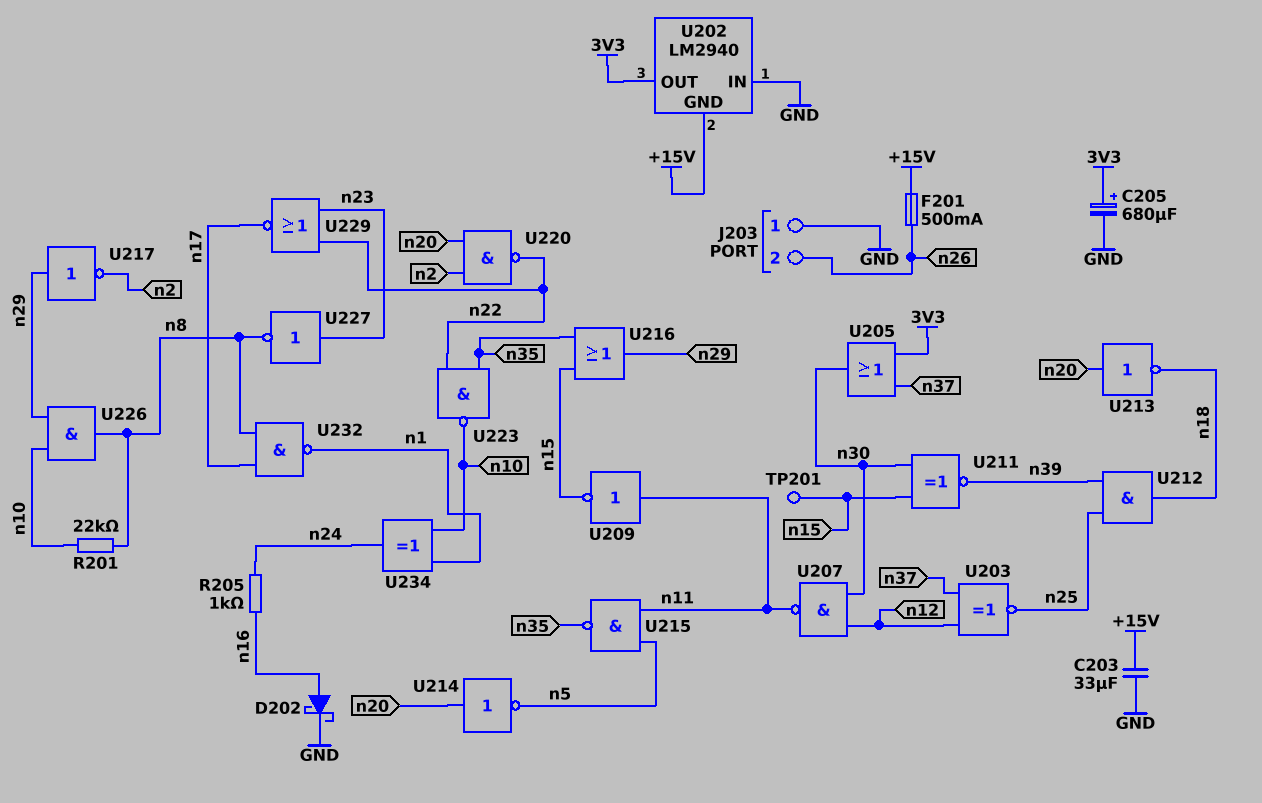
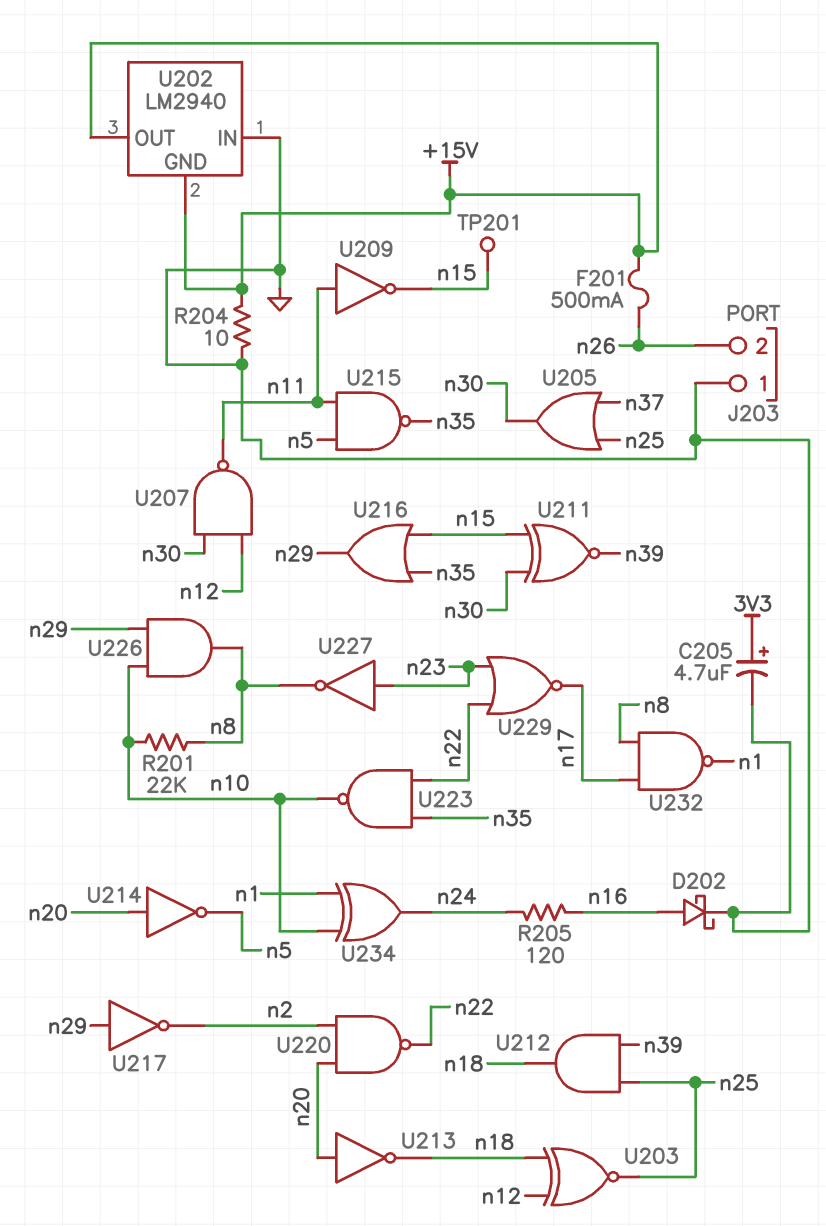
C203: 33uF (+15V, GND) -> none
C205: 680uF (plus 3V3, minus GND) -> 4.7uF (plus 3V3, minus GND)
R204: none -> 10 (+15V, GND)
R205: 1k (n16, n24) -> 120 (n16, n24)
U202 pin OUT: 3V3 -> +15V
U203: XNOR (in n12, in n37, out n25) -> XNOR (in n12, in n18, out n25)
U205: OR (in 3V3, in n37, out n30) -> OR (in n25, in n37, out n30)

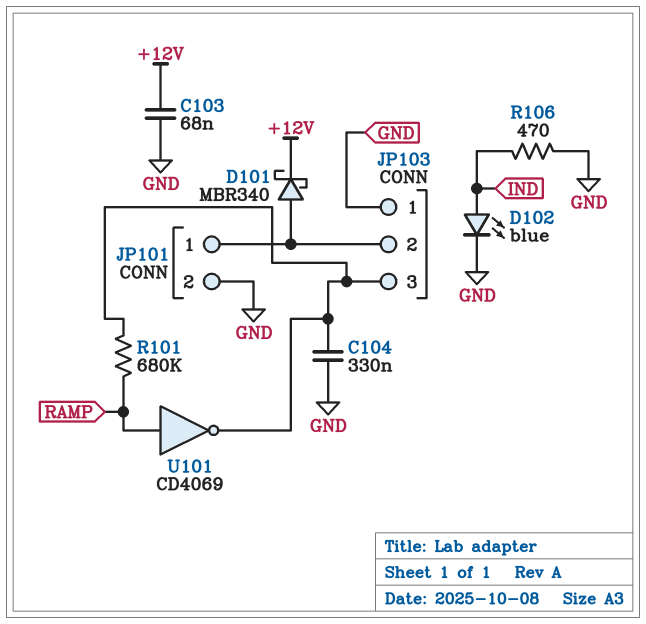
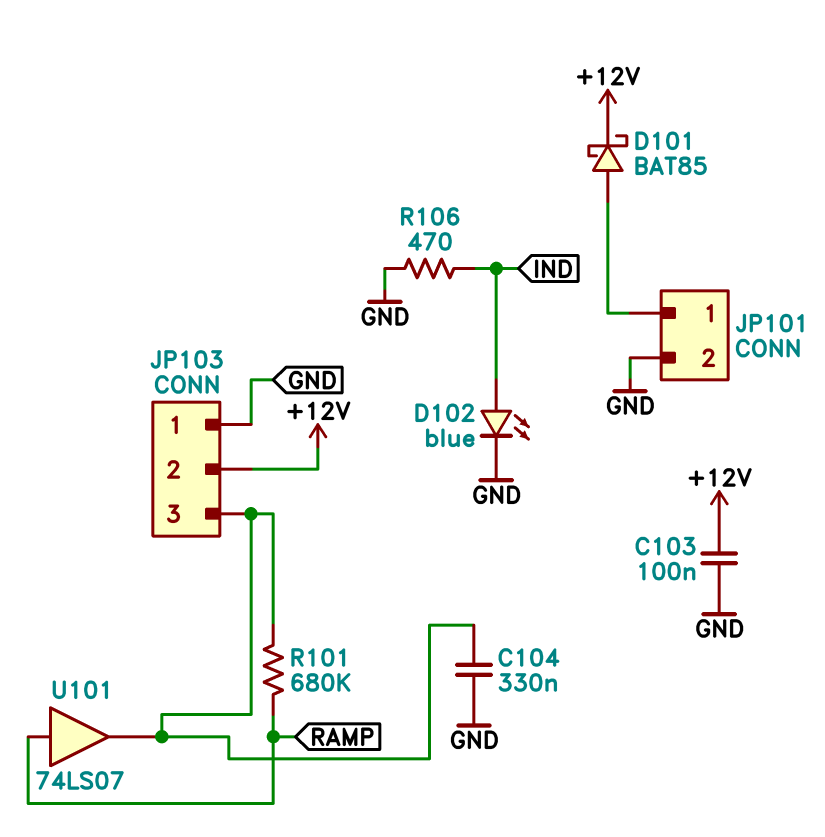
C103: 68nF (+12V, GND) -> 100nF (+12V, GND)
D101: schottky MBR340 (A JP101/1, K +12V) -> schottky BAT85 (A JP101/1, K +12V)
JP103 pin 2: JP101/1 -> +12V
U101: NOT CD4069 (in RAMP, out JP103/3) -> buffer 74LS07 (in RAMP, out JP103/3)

* **Problem to solve**
Sift through the material above and copy the lines that contain the word "none".

* **Solved problem**
C203: 33uF (+15V, GND) -> none
R204: none -> 10 (+15V, GND)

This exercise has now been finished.